> **Data segment**
Segment Open

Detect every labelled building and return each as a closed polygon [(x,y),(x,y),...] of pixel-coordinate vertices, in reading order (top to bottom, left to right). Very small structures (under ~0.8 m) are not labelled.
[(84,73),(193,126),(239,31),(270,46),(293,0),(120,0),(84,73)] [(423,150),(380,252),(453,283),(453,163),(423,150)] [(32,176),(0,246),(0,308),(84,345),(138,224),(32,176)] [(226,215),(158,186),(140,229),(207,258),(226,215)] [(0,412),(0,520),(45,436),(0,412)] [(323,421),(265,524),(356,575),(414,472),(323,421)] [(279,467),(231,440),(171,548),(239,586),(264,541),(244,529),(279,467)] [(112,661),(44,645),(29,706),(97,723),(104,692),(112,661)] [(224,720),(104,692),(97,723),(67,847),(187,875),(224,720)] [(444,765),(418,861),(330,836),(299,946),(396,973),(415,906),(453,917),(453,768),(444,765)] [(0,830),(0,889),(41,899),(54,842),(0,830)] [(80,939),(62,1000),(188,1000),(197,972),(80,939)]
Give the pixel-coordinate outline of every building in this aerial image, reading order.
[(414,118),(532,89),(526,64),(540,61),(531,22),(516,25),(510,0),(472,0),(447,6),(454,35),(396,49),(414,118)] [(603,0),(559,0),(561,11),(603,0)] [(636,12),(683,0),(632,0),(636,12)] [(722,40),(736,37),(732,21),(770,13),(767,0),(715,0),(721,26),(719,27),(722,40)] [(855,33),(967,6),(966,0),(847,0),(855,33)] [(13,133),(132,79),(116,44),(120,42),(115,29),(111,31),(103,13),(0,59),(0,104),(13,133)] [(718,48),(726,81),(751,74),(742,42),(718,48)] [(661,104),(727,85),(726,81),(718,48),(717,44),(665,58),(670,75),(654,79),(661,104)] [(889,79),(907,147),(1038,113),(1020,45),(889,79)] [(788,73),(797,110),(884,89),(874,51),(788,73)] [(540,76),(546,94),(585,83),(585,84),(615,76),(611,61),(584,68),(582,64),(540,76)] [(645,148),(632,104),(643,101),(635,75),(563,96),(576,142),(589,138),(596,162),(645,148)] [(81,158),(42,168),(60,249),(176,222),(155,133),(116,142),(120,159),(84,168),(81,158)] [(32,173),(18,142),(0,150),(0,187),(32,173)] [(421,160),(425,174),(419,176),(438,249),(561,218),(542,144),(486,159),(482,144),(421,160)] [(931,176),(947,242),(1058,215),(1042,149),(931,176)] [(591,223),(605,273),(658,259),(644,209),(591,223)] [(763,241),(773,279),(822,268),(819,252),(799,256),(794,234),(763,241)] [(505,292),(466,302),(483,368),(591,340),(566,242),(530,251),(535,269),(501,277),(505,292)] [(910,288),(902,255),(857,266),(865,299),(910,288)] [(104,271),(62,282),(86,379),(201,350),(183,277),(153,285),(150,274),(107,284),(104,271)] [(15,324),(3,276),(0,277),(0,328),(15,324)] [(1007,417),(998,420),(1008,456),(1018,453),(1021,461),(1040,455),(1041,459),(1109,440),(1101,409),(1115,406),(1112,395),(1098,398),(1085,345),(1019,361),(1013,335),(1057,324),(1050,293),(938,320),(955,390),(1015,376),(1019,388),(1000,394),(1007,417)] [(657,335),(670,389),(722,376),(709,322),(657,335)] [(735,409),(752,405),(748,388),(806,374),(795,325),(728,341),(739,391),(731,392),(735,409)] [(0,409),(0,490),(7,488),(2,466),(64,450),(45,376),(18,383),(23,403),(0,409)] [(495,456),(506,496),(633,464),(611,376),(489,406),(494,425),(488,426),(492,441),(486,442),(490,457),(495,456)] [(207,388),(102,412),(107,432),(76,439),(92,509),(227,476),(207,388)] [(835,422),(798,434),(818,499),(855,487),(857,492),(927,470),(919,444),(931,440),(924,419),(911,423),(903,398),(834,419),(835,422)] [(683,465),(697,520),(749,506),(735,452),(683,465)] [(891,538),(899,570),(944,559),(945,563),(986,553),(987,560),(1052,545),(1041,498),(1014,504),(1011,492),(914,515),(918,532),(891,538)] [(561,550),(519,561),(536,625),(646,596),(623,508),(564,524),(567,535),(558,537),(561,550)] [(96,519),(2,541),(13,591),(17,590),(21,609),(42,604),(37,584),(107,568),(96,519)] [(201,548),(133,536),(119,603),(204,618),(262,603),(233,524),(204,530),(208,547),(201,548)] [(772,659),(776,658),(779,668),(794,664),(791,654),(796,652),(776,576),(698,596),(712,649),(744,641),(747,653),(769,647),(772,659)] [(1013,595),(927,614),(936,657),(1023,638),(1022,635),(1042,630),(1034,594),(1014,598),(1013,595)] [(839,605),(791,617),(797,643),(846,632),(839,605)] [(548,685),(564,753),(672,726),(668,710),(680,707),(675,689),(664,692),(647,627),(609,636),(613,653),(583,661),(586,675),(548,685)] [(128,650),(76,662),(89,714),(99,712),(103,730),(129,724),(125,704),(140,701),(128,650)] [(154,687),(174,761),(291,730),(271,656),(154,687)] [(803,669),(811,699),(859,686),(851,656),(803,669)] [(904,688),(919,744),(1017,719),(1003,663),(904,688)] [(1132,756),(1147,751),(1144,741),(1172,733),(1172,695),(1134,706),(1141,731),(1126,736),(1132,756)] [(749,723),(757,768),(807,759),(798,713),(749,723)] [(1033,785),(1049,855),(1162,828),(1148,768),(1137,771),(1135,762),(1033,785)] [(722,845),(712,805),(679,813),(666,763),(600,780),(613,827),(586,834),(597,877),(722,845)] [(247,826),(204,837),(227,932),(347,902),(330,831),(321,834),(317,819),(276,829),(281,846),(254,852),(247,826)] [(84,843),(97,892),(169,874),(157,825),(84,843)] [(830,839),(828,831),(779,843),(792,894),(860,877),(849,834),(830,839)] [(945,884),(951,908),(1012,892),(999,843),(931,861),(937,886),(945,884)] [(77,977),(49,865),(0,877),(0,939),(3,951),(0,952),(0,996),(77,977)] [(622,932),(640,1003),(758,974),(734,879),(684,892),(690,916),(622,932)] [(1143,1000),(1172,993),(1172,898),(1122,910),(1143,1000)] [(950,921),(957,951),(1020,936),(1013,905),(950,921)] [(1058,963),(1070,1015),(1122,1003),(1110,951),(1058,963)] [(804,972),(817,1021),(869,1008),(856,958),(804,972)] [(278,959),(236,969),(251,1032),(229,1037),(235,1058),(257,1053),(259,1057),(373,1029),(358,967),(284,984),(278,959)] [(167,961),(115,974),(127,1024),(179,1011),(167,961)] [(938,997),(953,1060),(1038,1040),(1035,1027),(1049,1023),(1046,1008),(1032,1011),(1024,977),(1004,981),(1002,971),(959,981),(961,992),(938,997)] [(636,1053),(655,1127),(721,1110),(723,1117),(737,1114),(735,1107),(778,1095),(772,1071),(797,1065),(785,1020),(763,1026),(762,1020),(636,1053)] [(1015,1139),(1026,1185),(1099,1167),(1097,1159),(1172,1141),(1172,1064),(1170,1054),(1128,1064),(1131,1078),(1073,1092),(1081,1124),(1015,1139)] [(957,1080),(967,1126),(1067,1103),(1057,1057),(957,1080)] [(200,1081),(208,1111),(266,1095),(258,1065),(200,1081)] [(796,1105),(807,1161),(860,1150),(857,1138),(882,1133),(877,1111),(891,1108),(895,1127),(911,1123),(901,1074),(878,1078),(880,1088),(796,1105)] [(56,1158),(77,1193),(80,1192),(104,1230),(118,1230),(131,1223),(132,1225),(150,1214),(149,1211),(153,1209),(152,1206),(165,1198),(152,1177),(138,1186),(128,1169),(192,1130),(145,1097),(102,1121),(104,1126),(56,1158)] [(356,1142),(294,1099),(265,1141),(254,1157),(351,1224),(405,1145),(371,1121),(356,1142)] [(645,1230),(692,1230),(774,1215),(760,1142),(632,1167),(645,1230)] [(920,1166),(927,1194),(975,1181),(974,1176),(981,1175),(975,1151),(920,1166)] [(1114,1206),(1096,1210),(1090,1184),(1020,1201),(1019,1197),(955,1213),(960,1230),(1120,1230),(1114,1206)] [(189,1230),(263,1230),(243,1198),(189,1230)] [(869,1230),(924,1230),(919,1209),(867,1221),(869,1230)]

Segment Closed

> **Task description**
All lines with the word "building" must be located in the data and copied.

> **Finished task**
Detect every labelled building and return each as a closed polygon [(x,y),(x,y),...] of pixel-coordinate vertices, in reading order (top to bottom, left to right). Very small structures (under ~0.8 m) are not labelled.
Give the pixel-coordinate outline of every building in this aerial image, reading order.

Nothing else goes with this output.